**Directions**
Transcribe the line that contains "[(64,332),(60,326),(48,335),(57,348),(72,335),(68,329),(64,332)]" and every line after it to the end of the records, exactly and nothing else. Skip the pictures.

**Records provided**
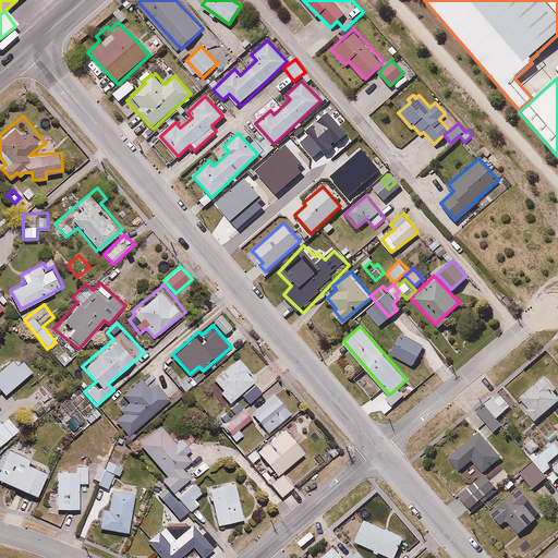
[(401,335),(392,353),(415,364),(424,346),(401,335)]
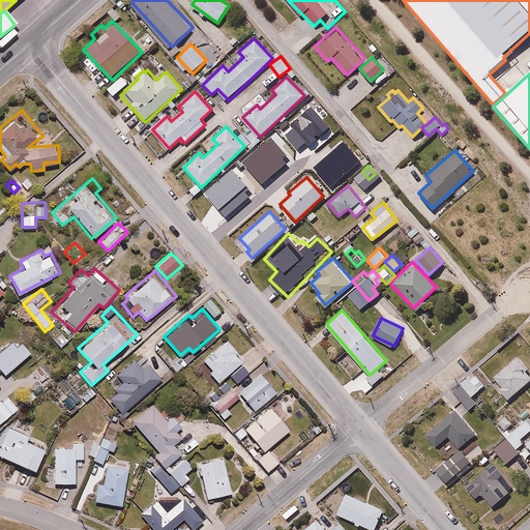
[(64,332),(60,326),(48,335),(57,348),(72,335),(68,329),(64,332)]
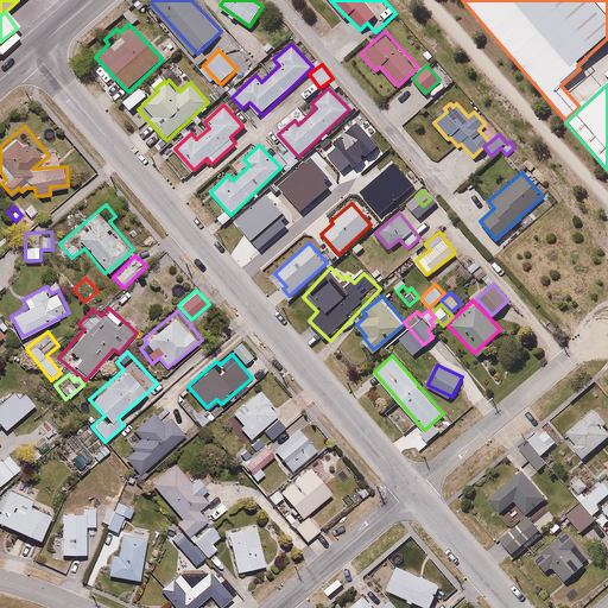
[(280,412),(260,387),(232,410),(241,423),(238,426),(248,439),(280,412)]
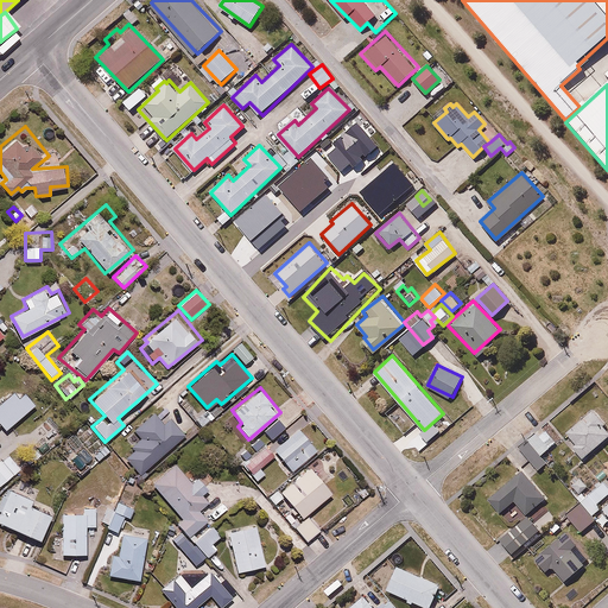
[(0,429),(4,432),(33,407),(23,396),(17,400),(11,394),(0,403),(0,429)]
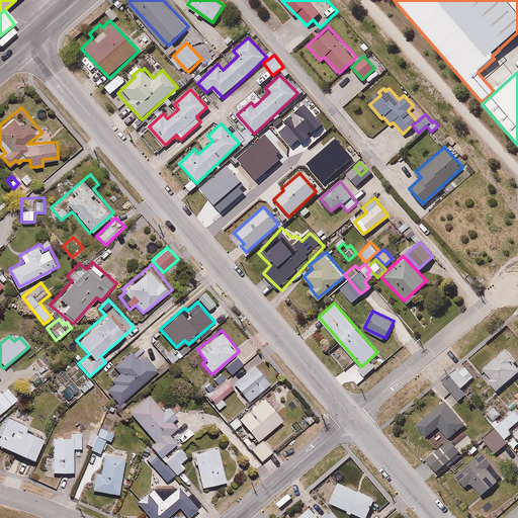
[(182,355),(175,348),(167,355),(173,362),(182,355)]
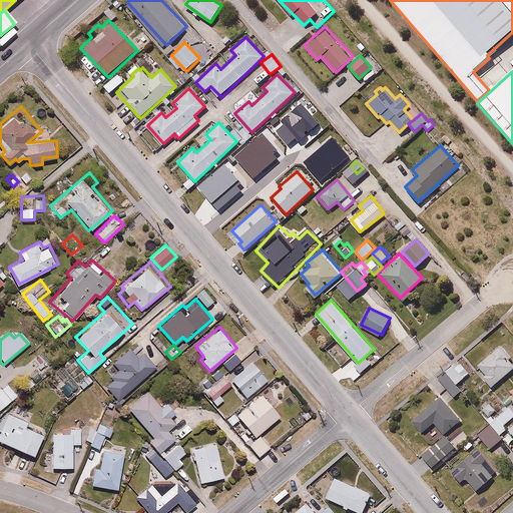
[(136,355),(130,348),(112,363),(117,368),(102,382),(119,401),(157,367),(142,350),(136,355)]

**Solution to this exercise**
[(64,332),(60,326),(48,335),(57,348),(72,335),(68,329),(64,332)]
[(280,412),(260,387),(232,410),(241,423),(238,426),(248,439),(280,412)]
[(0,429),(4,432),(33,407),(23,396),(17,400),(11,394),(0,403),(0,429)]
[(182,355),(175,348),(167,355),(173,362),(182,355)]
[(136,355),(130,348),(112,363),(117,368),(102,382),(119,401),(157,367),(142,350),(136,355)]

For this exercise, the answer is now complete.